Change detection outputs:
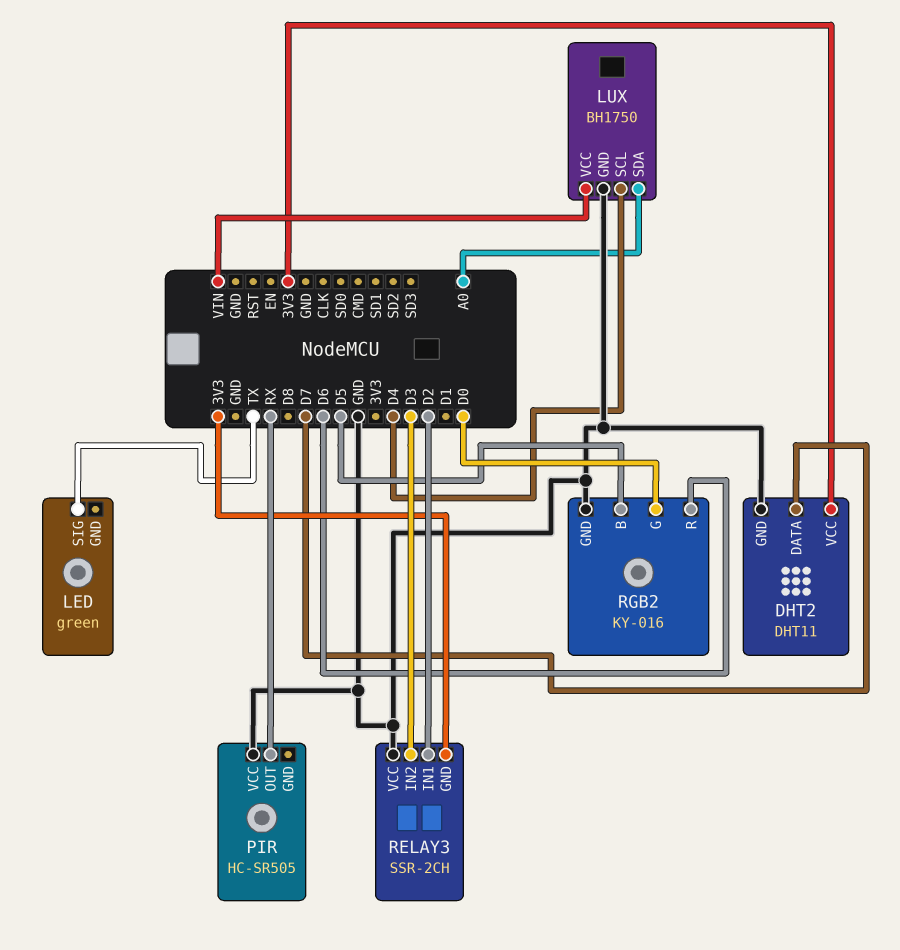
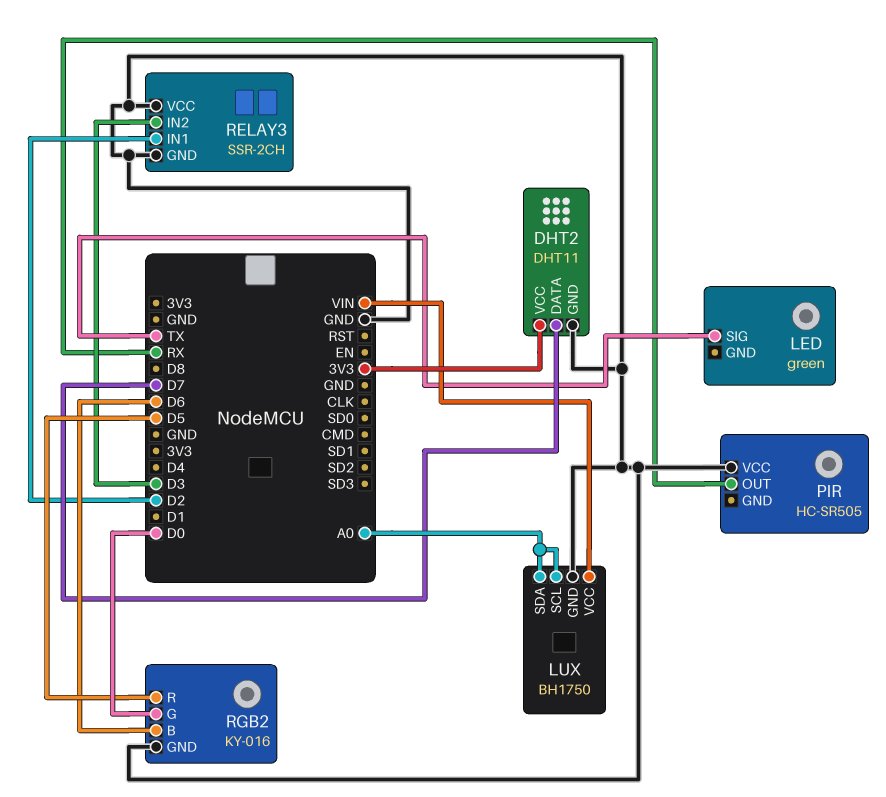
LUX pin SCL: D4 -> A0
RELAY3 pin GND: 3V3 -> GND
RGB2 pin B: D5 -> D6
RGB2 pin R: D6 -> D5

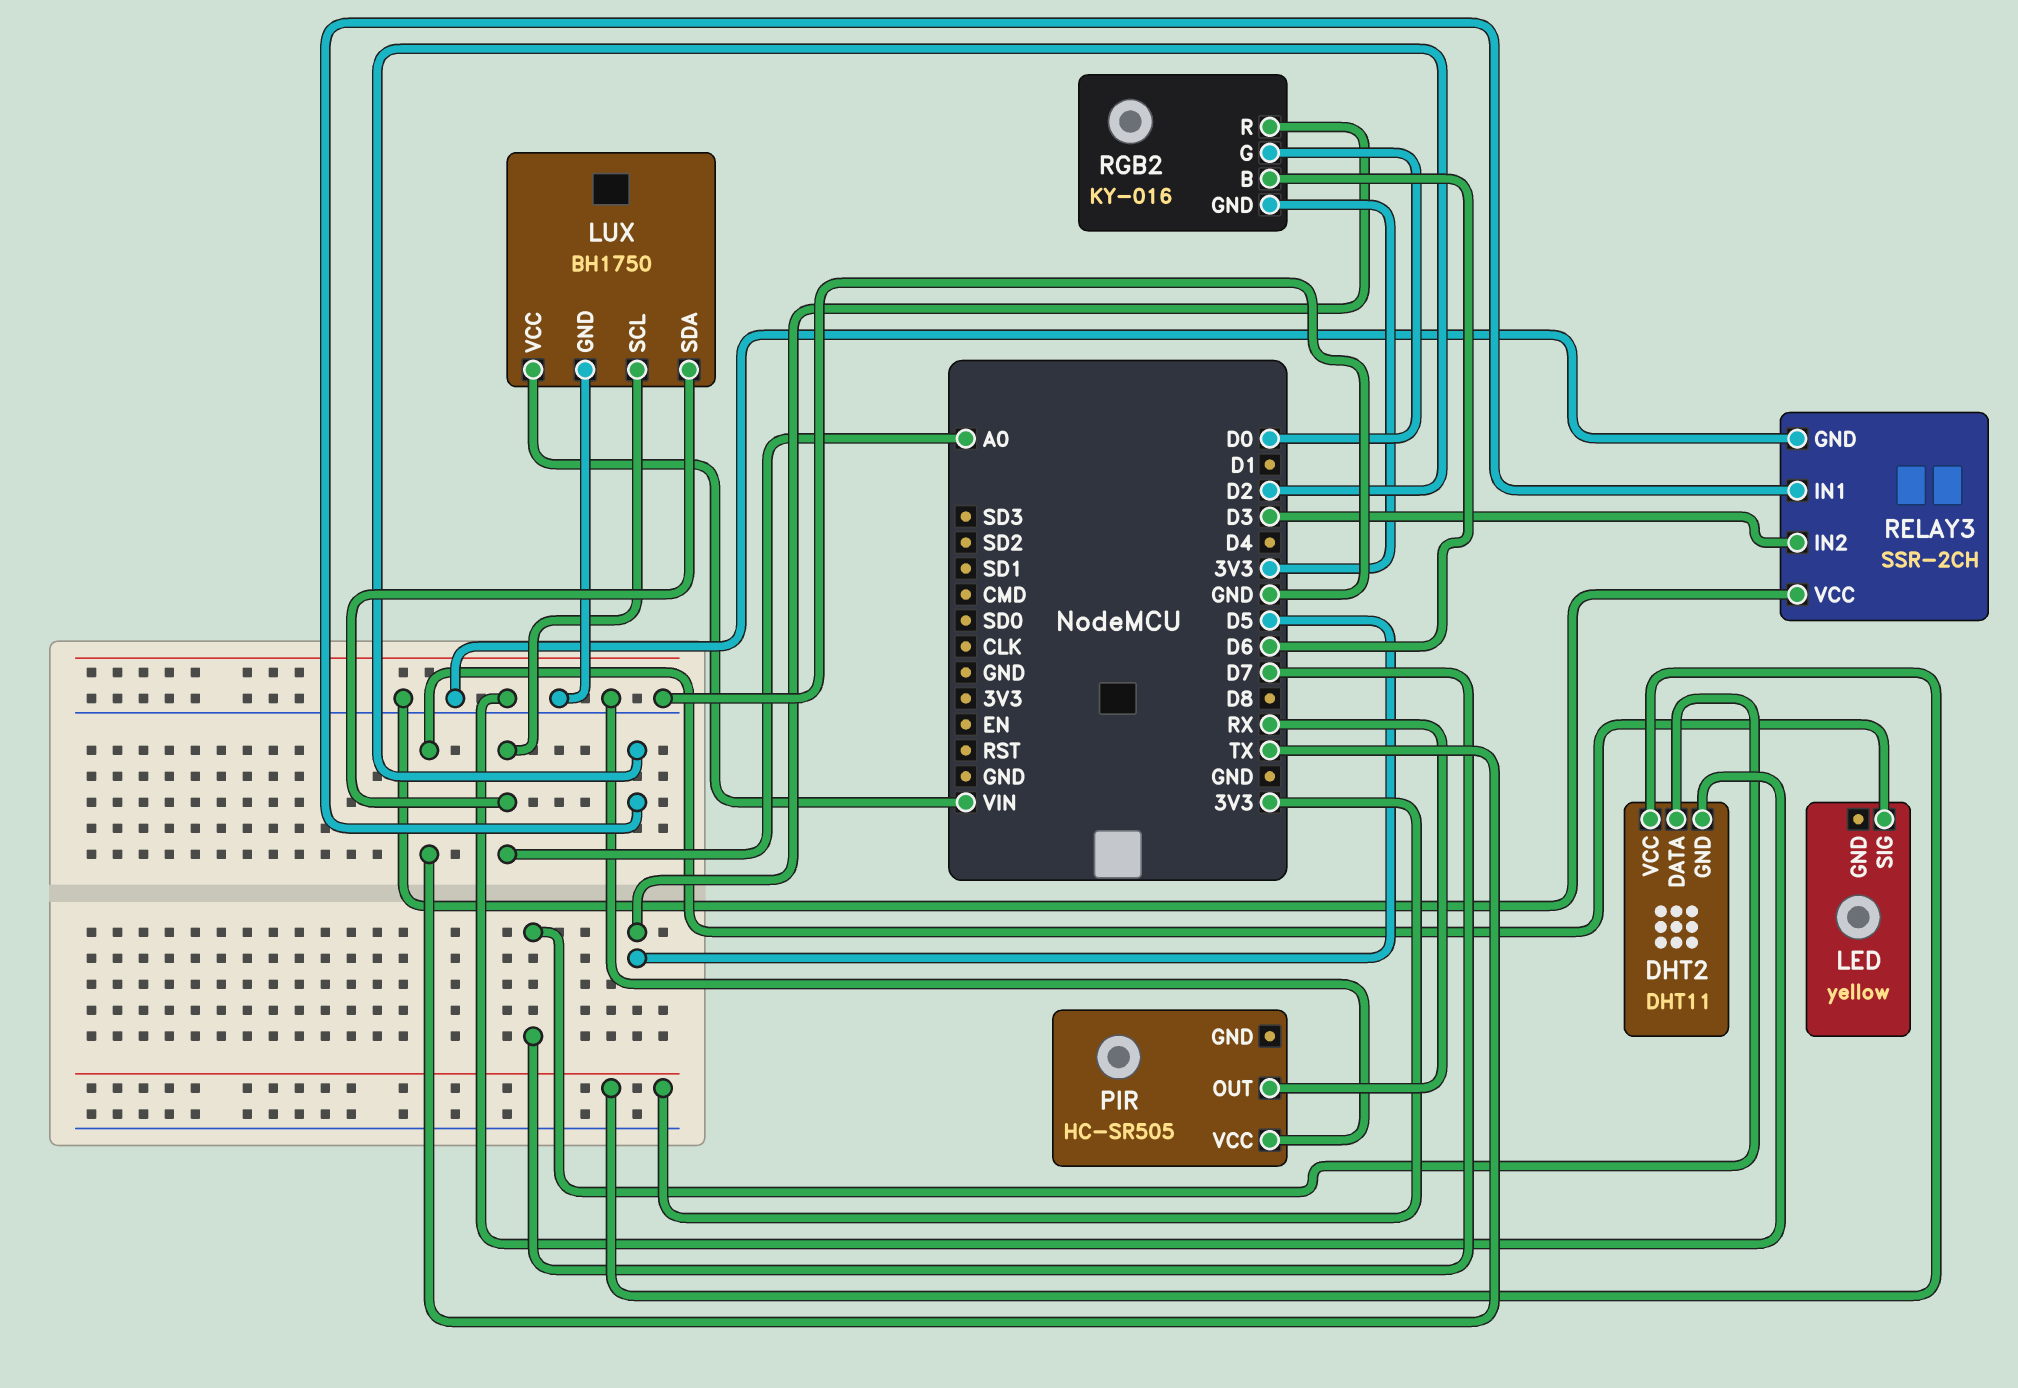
LED: green -> yellow
RGB2 pin GND: GND -> 3V3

• WHAT YOU ARE ASKED TO DO:
Repeat the data word for word. Images are not part of the copy.

• REPLY TO THE EXERCISE:
LUX pin SCL: D4 -> A0
RELAY3 pin GND: 3V3 -> GND
RGB2 pin B: D5 -> D6
RGB2 pin R: D6 -> D5

LED: green -> yellow
RGB2 pin GND: GND -> 3V3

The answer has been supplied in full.